What this task involves = All lines of the listing that contain "left" should be shown in full.

BEGIN Task data

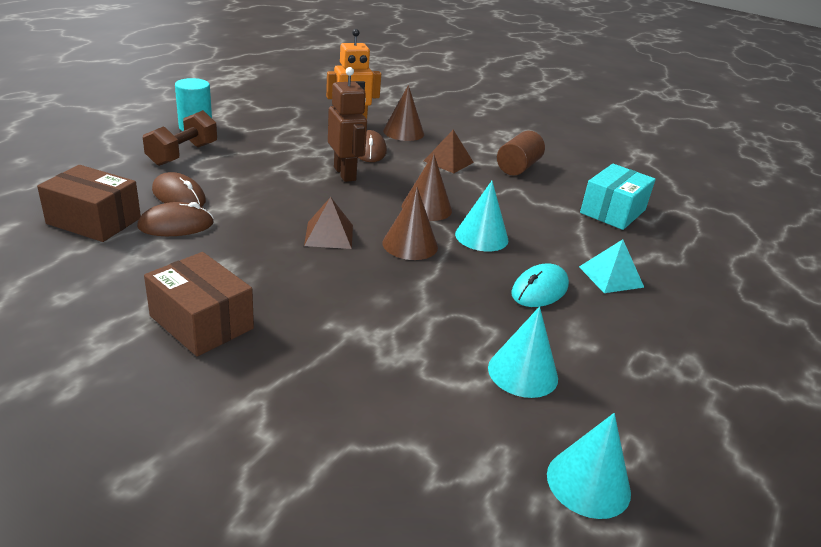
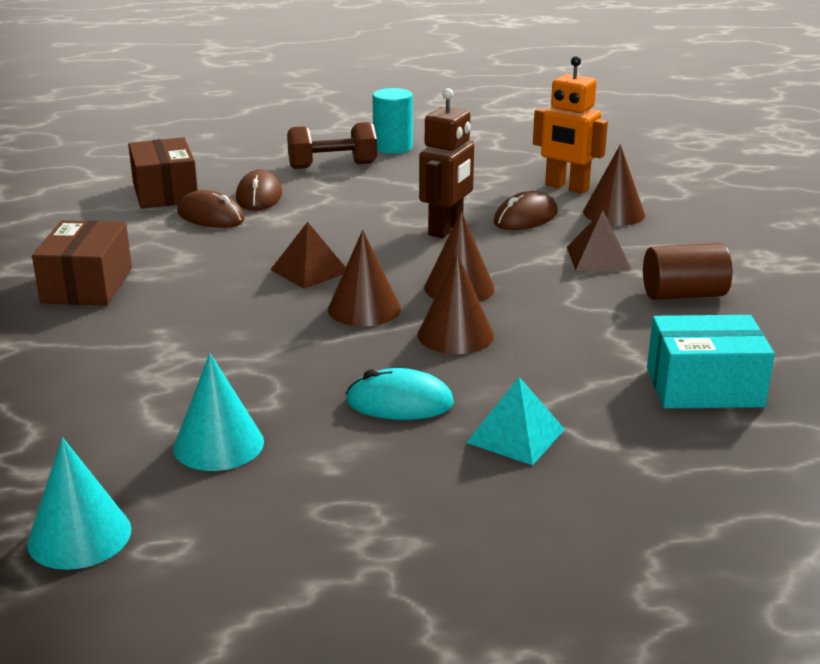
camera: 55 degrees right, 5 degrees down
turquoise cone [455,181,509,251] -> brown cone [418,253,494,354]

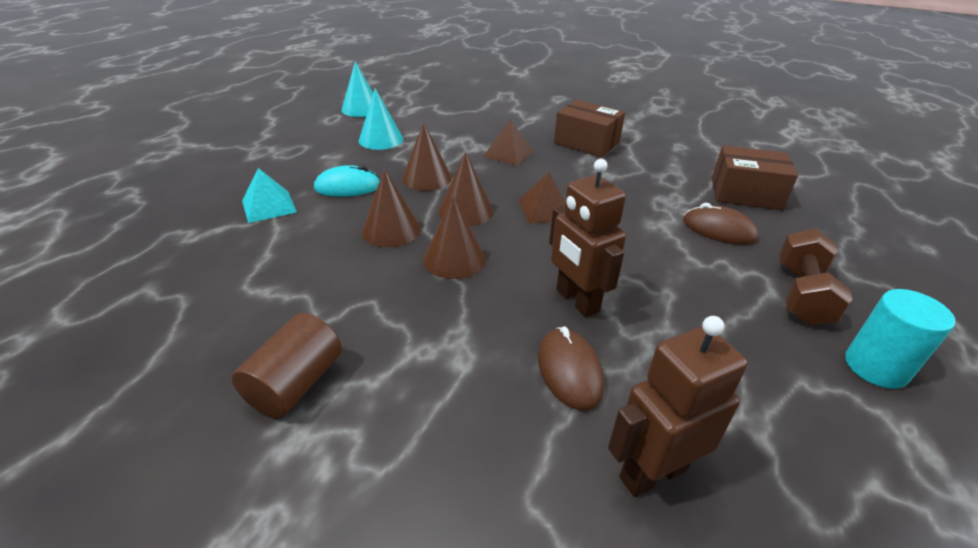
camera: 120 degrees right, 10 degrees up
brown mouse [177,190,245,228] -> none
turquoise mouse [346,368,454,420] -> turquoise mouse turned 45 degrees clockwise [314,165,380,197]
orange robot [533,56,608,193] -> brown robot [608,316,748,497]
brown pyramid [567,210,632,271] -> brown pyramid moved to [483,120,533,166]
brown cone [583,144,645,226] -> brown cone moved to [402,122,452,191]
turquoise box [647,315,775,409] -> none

END Task data
BEGIN Task data

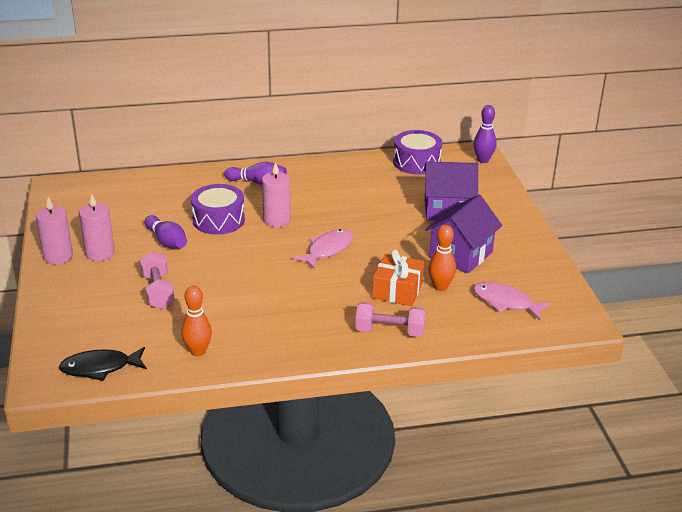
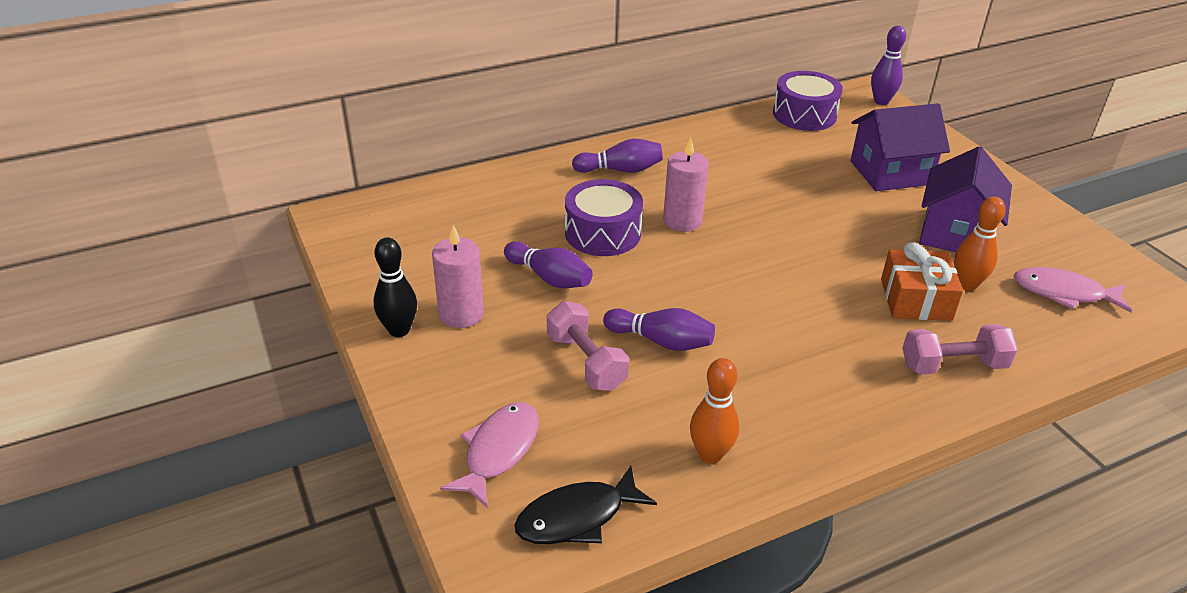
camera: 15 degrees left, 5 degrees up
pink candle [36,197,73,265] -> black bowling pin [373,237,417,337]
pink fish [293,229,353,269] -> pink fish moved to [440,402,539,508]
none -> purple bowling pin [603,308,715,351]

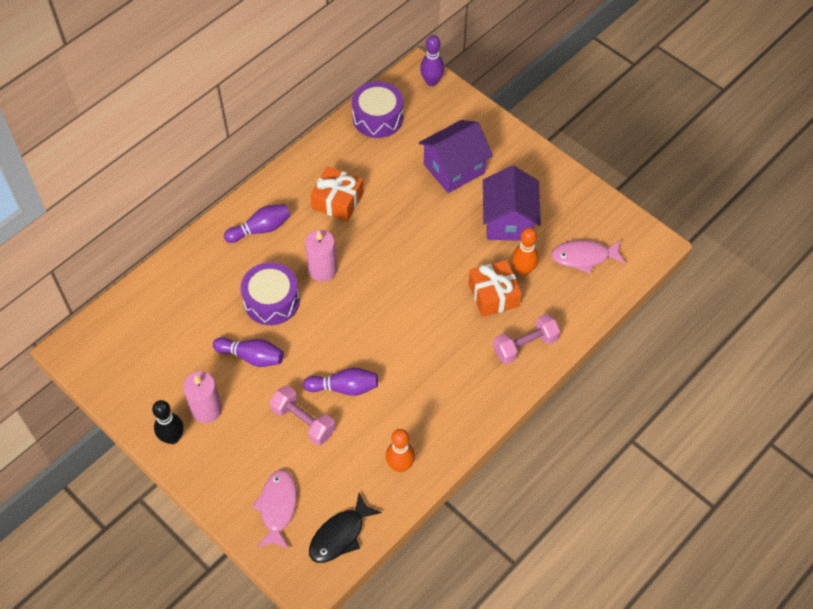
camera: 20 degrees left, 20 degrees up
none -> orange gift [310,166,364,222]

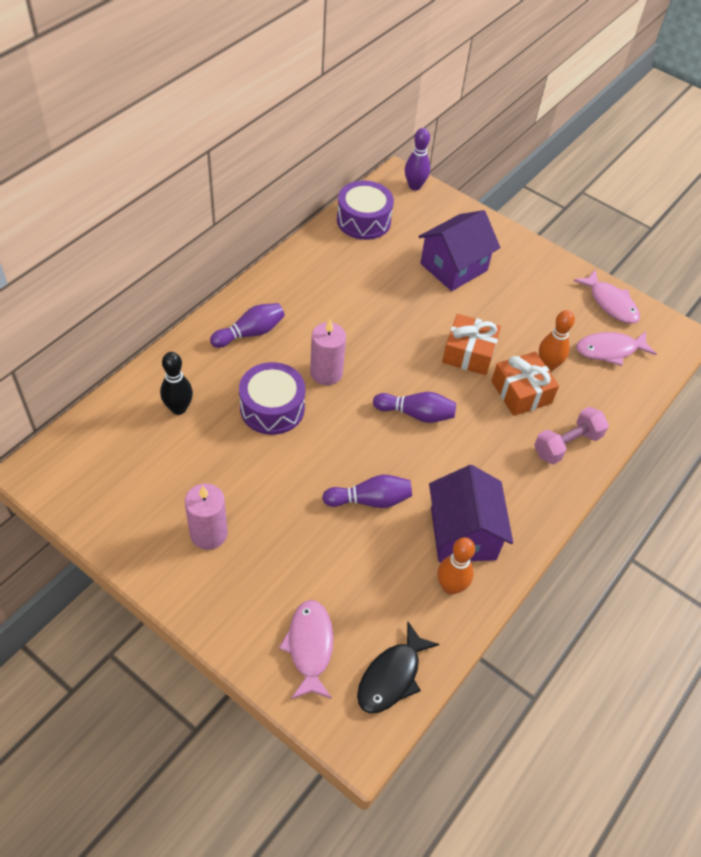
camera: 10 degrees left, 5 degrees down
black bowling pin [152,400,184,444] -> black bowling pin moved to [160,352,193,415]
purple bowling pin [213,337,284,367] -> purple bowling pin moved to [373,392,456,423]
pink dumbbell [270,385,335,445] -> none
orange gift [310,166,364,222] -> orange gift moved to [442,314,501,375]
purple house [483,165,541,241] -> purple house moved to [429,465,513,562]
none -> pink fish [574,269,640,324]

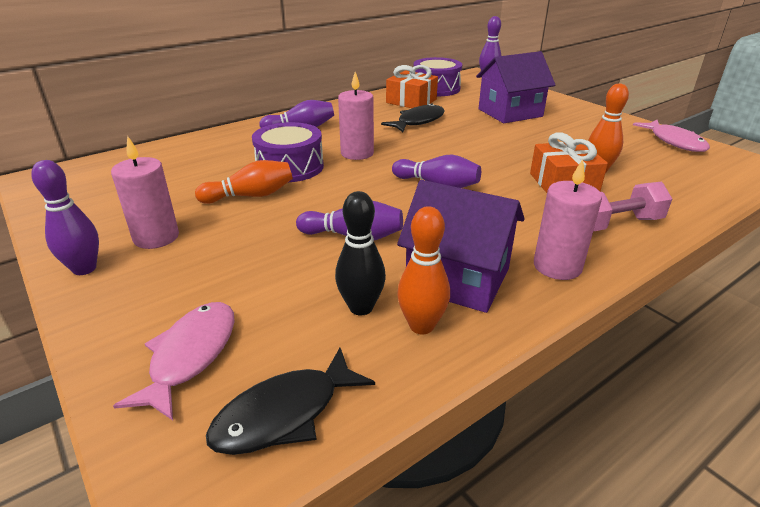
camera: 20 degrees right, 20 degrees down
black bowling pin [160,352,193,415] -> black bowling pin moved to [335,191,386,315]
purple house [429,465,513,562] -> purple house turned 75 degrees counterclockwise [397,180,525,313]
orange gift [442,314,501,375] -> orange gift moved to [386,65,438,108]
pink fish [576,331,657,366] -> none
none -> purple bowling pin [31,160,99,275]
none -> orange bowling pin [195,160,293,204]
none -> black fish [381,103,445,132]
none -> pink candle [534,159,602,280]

END Task data

Response to the exercise =
camera: 15 degrees left, 5 degrees up
camera: 20 degrees left, 20 degrees up
camera: 10 degrees left, 5 degrees down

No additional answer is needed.